**Task to carry out**
Once the pictures are set aside, copy the records below exactly as they stand.

Stored records
====================

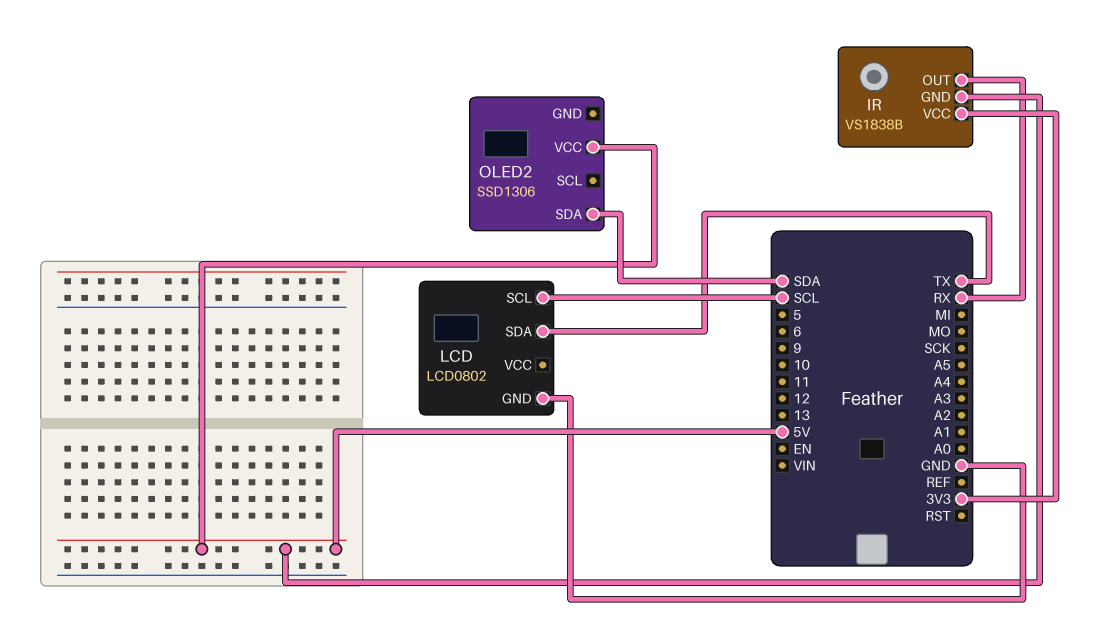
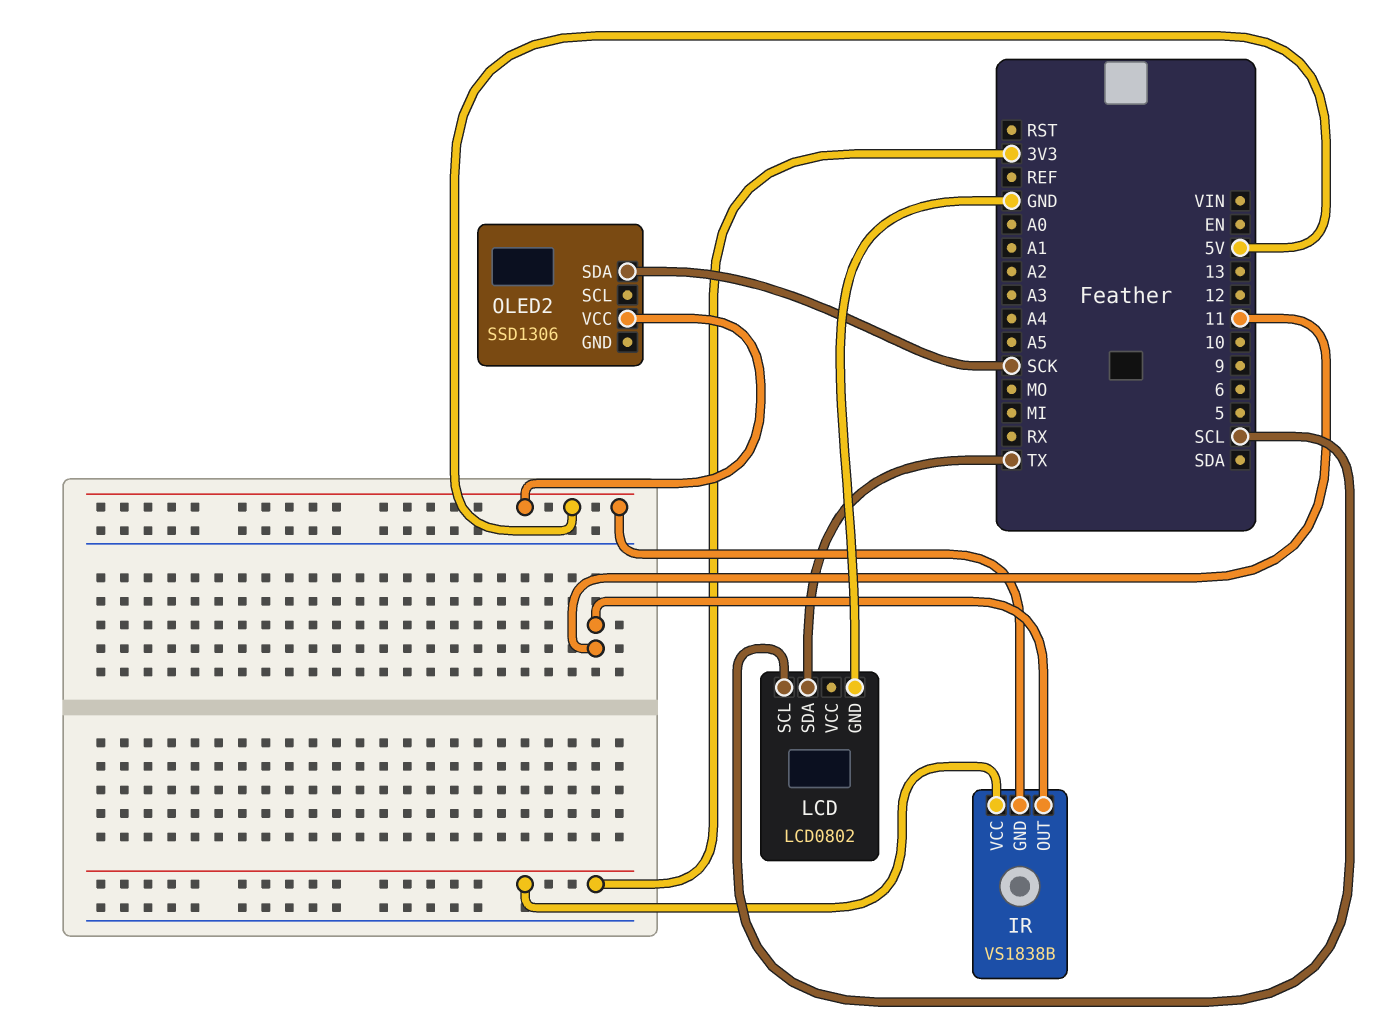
IR pin OUT: RX -> 11
OLED2 pin SDA: SDA -> SCK

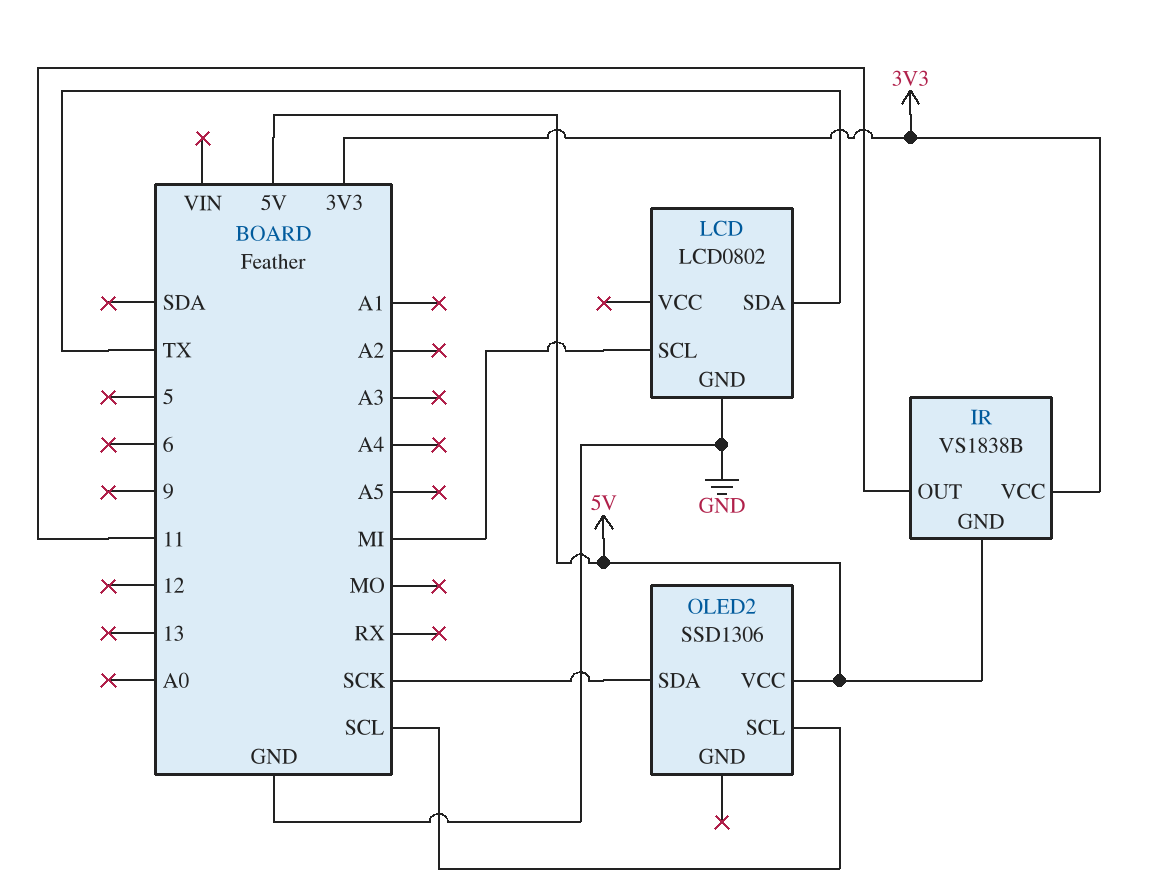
LCD pin SCL: SCL -> MI
OLED2 pin SCL: none -> SCL

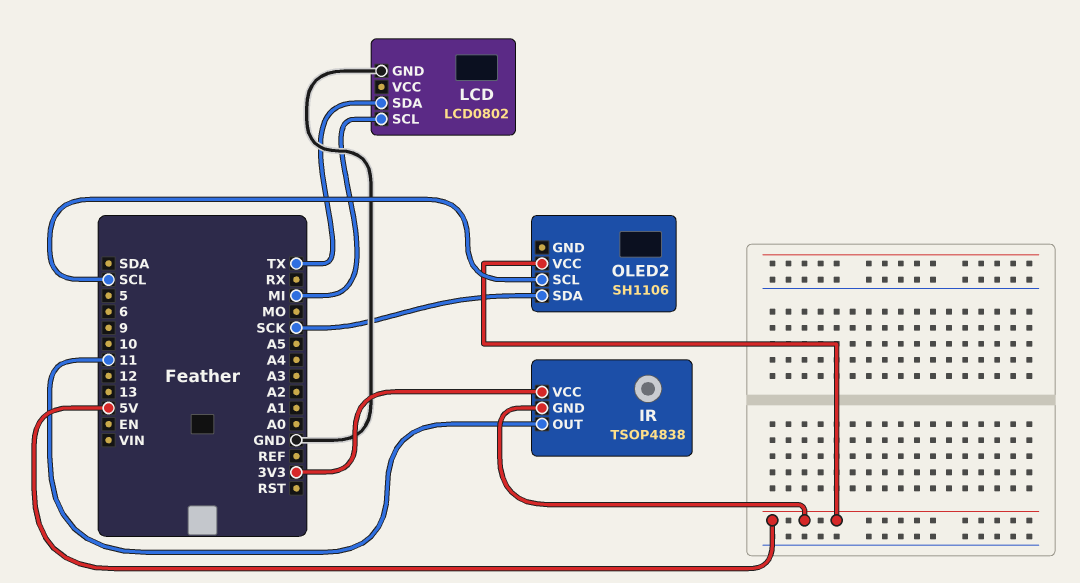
IR: VS1838B -> TSOP4838
OLED2: SSD1306 -> SH1106

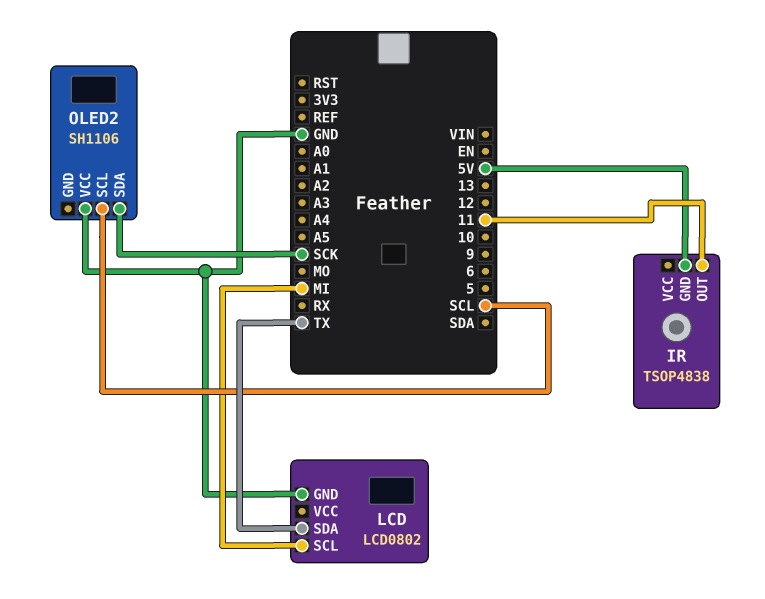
IR pin VCC: 3V3 -> none
OLED2 pin VCC: 5V -> GND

====================

**Result**
IR pin OUT: RX -> 11
OLED2 pin SDA: SDA -> SCK

LCD pin SCL: SCL -> MI
OLED2 pin SCL: none -> SCL

IR: VS1838B -> TSOP4838
OLED2: SSD1306 -> SH1106

IR pin VCC: 3V3 -> none
OLED2 pin VCC: 5V -> GND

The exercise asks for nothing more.